> To do:
Examine each line of the data. Copy those that contain the string "none".

> Material for the task:
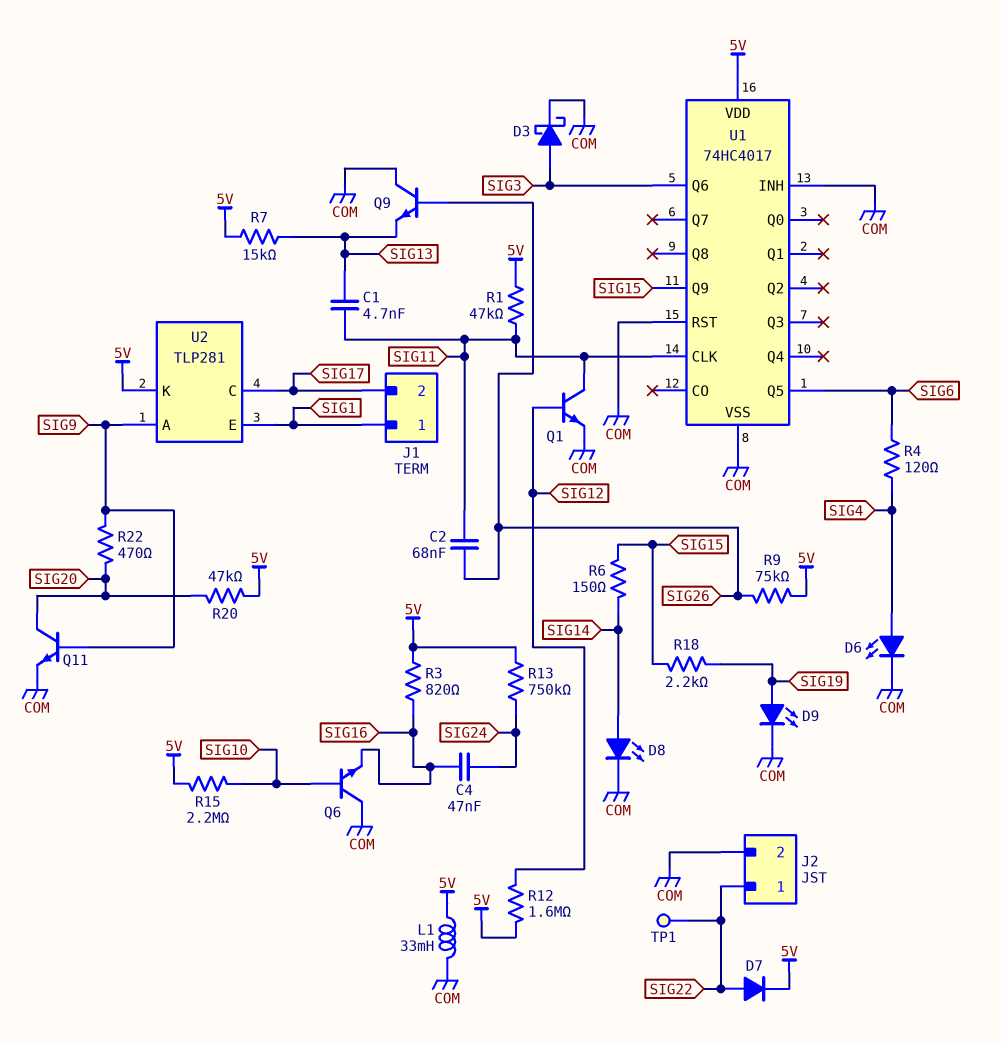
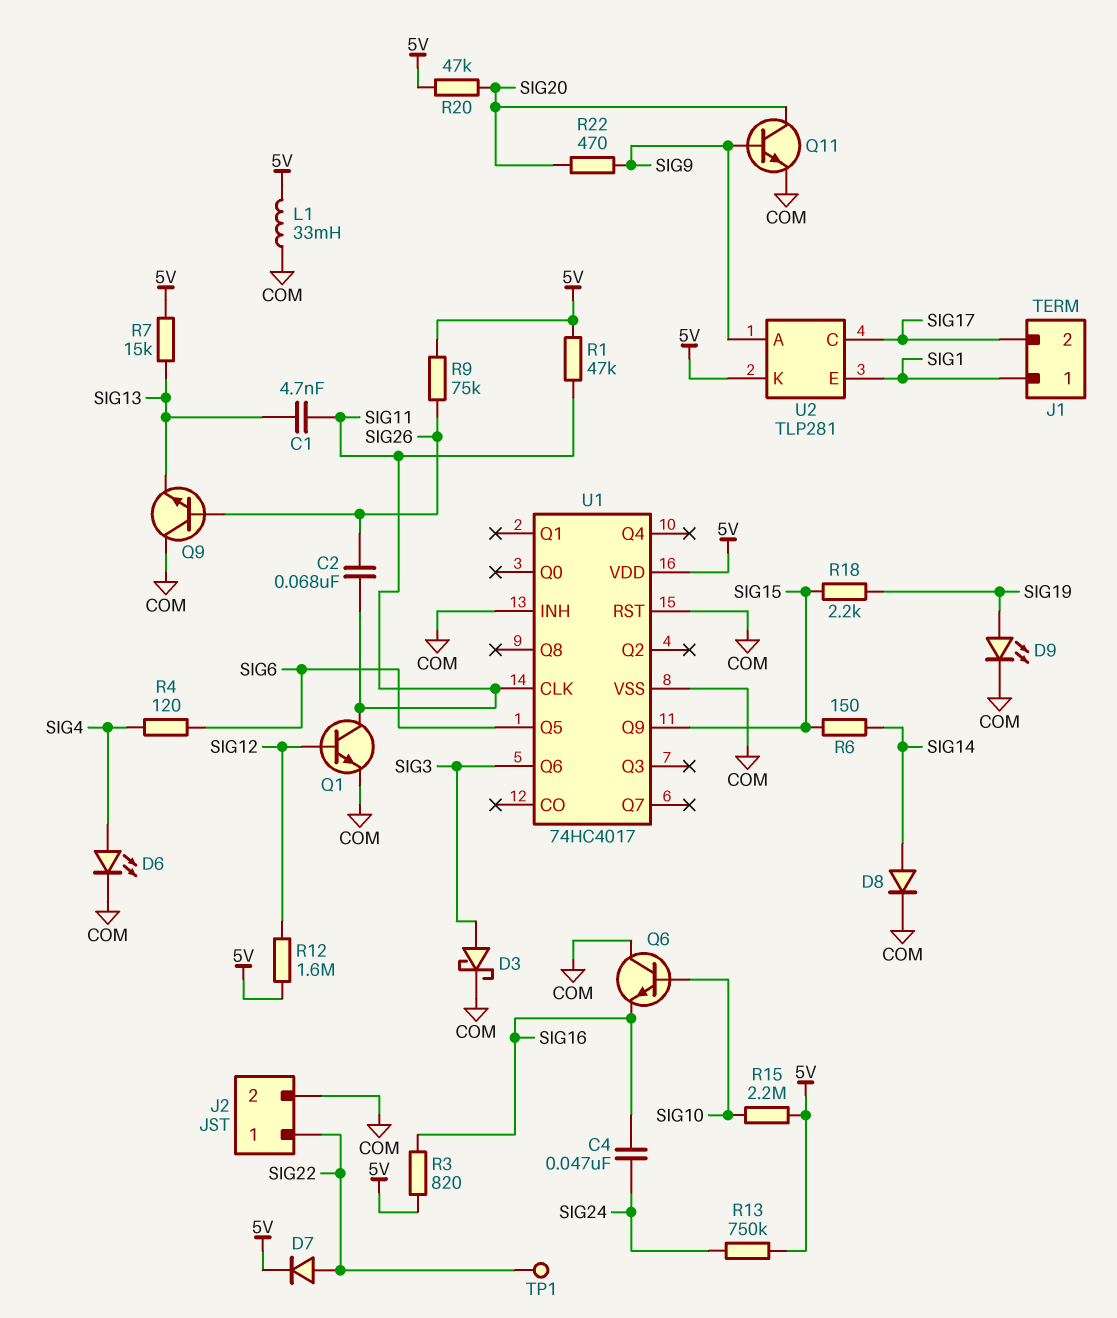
D8: LED (A SIG14, K COM) -> diode (A SIG14, K COM)

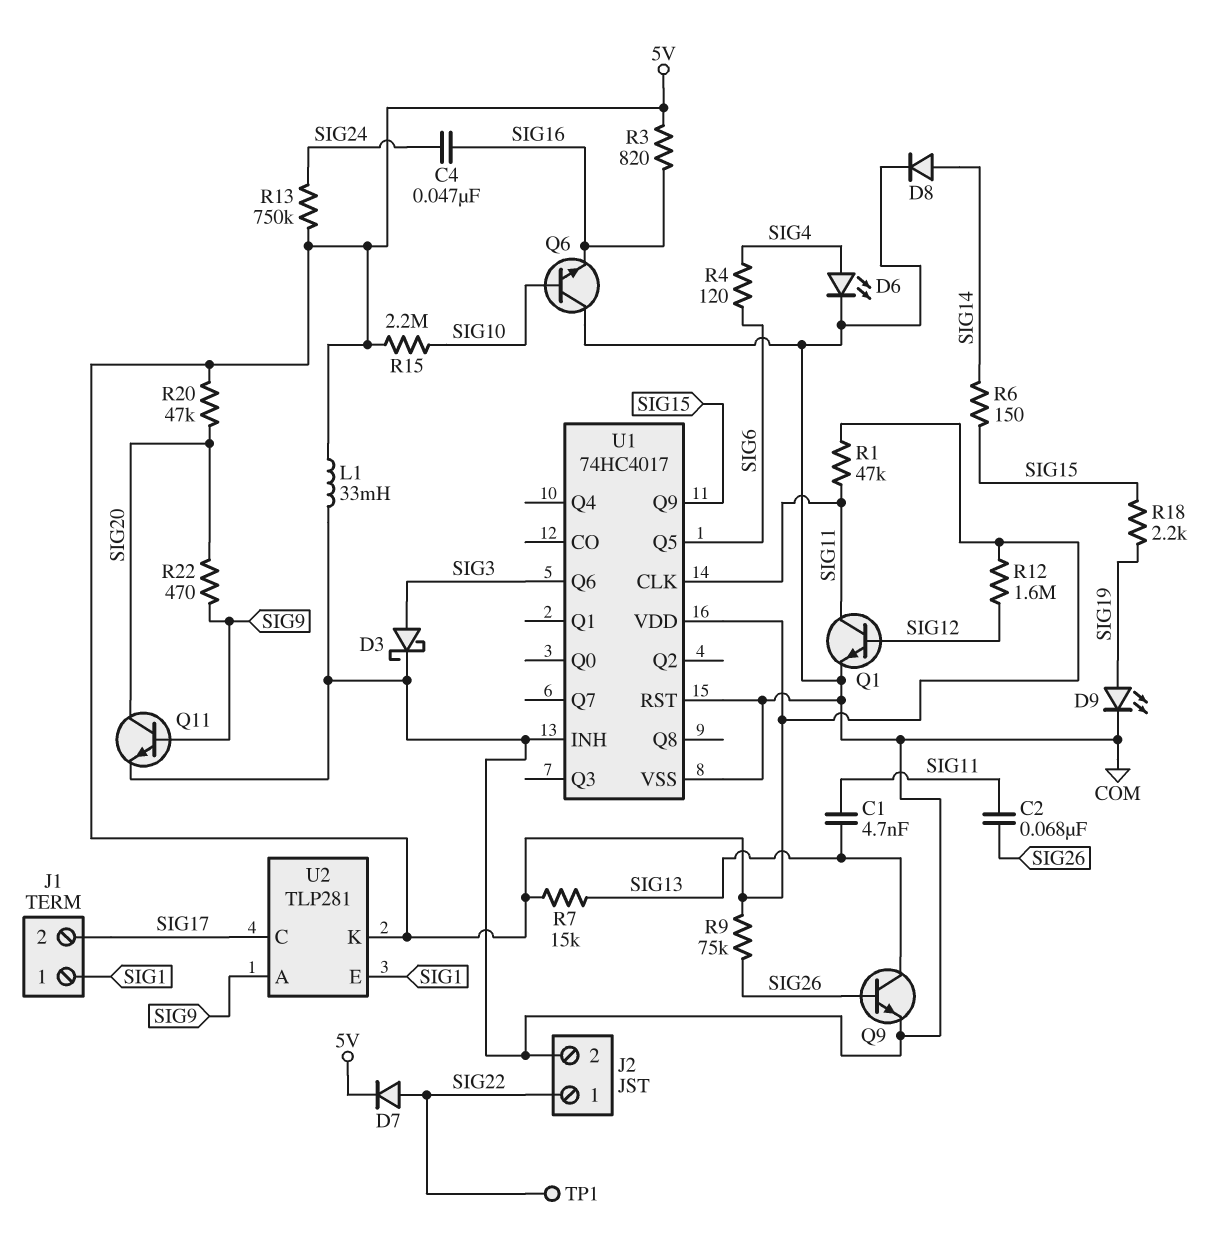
Q9: NPN (B SIG26, C COM, E SIG13) -> NPN (B SIG26, C SIG13, E COM)

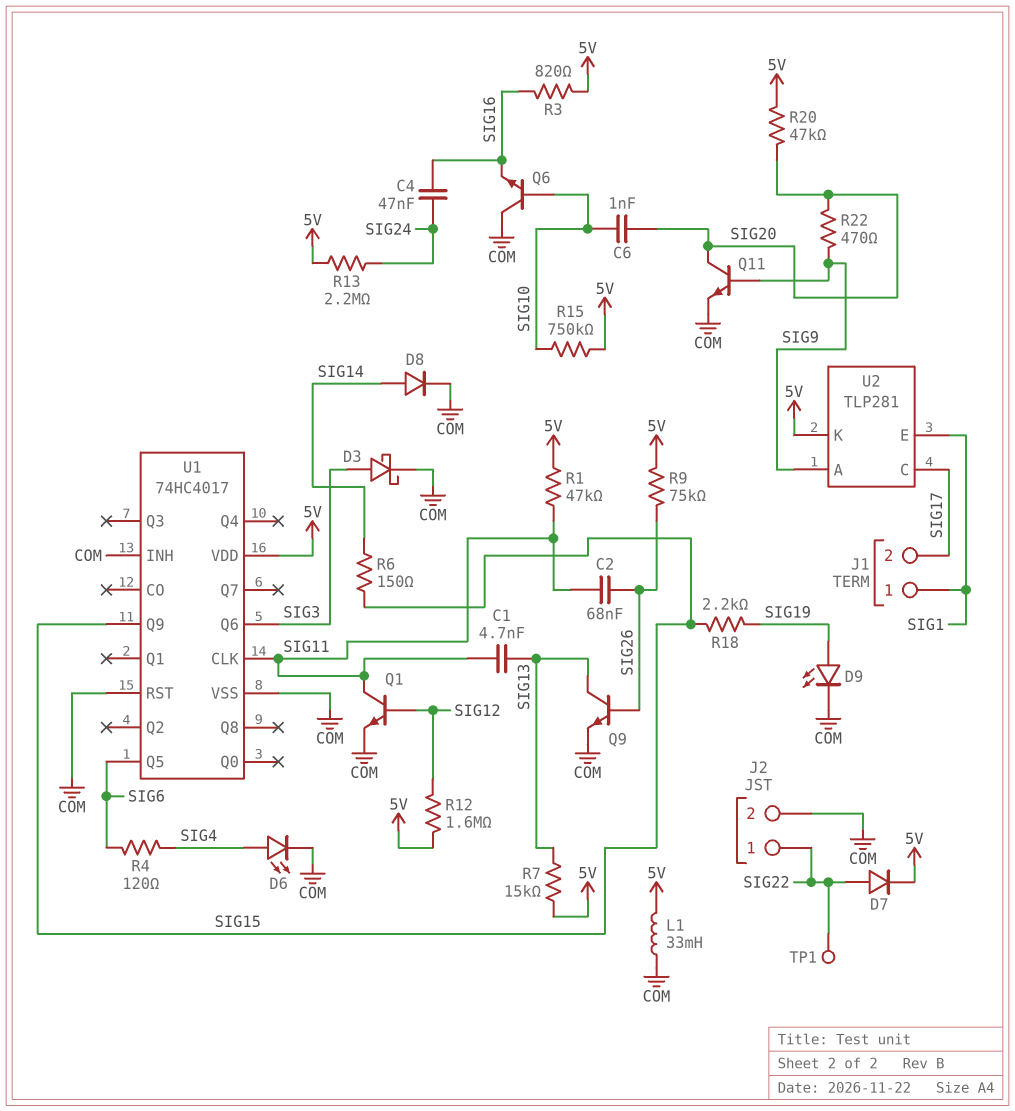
C6: none -> 1nF (SIG10, SIG20)
R13: 750k (5V, SIG24) -> 2.2M (5V, SIG24)
R15: 2.2M (5V, SIG10) -> 750k (5V, SIG10)

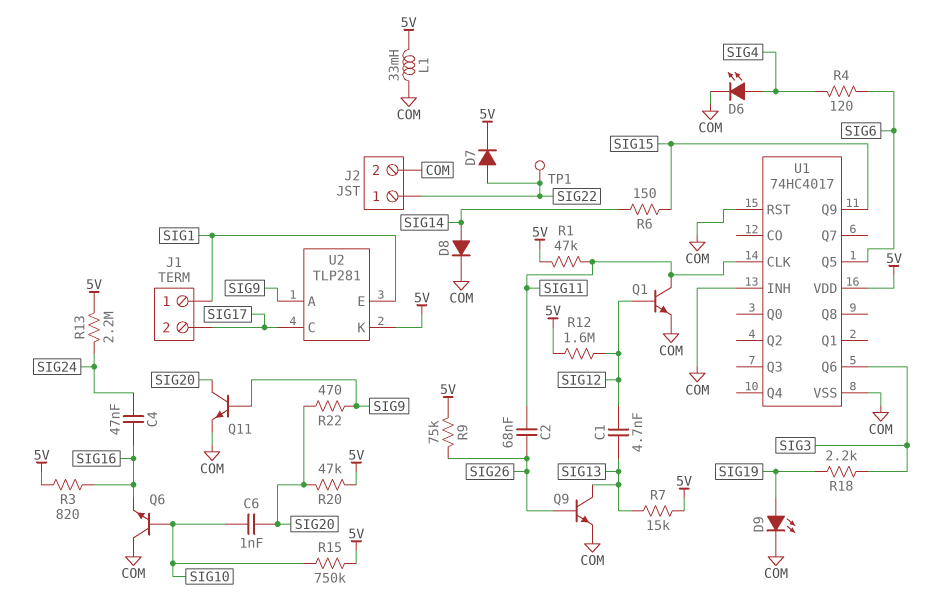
C1: 4.7nF (SIG11, SIG13) -> 4.7nF (SIG12, SIG13)
D3: schottky (A SIG3, K COM) -> none
R18: 2.2k (SIG15, SIG19) -> 2.2k (SIG3, SIG19)

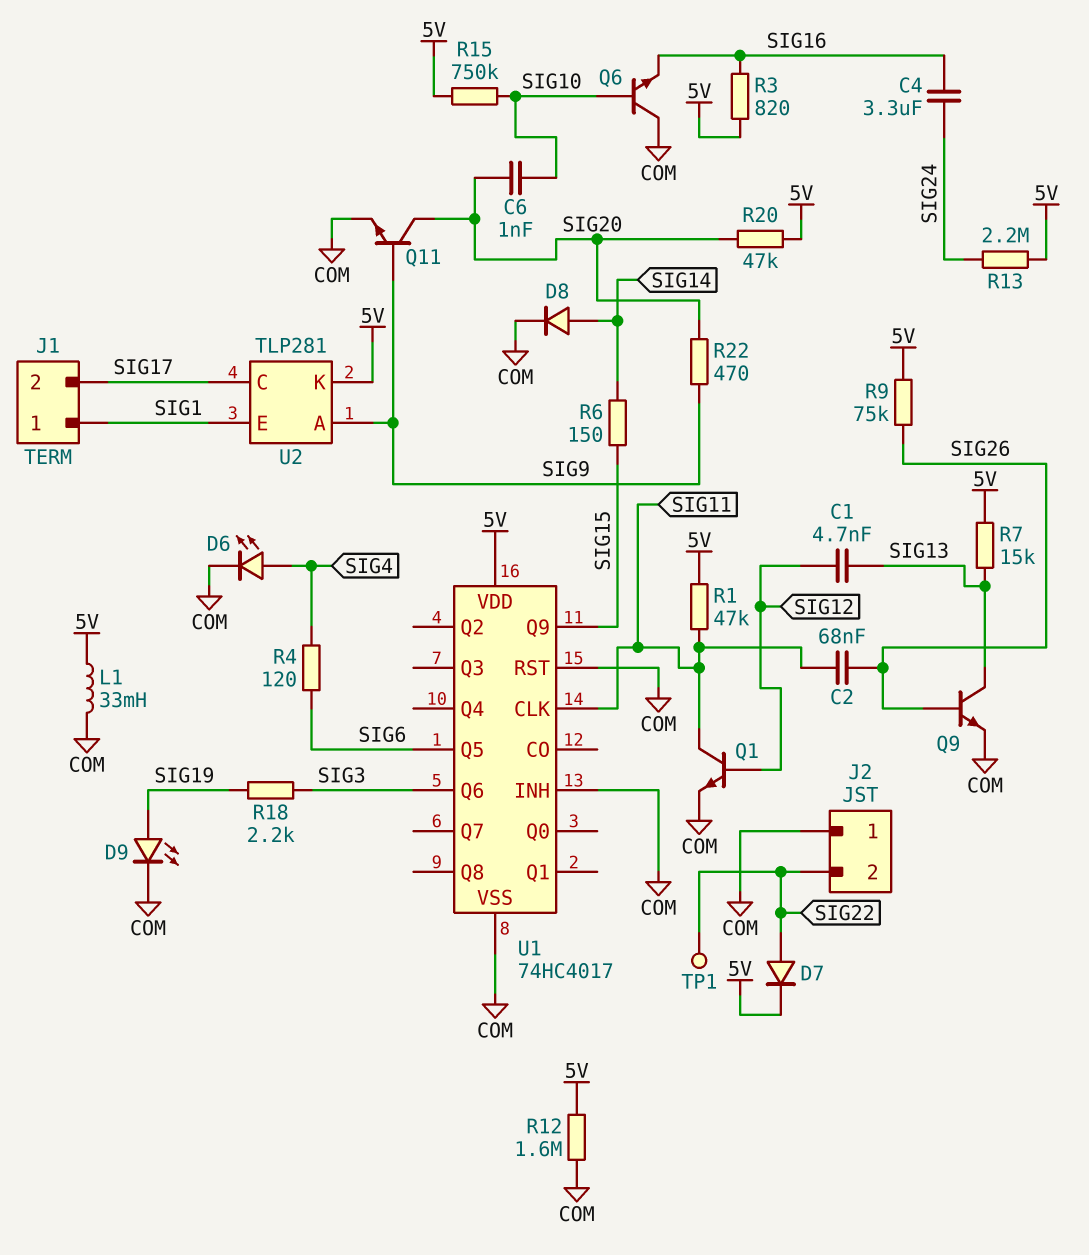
C4: 47nF (SIG16, SIG24) -> 3.3uF (SIG16, SIG24)
J2 pin 1: SIG22 -> COM
J2 pin 2: COM -> SIG22
R12: 1.6M (5V, SIG12) -> 1.6M (5V, COM)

> Exercise result:
C6: none -> 1nF (SIG10, SIG20)
D3: schottky (A SIG3, K COM) -> none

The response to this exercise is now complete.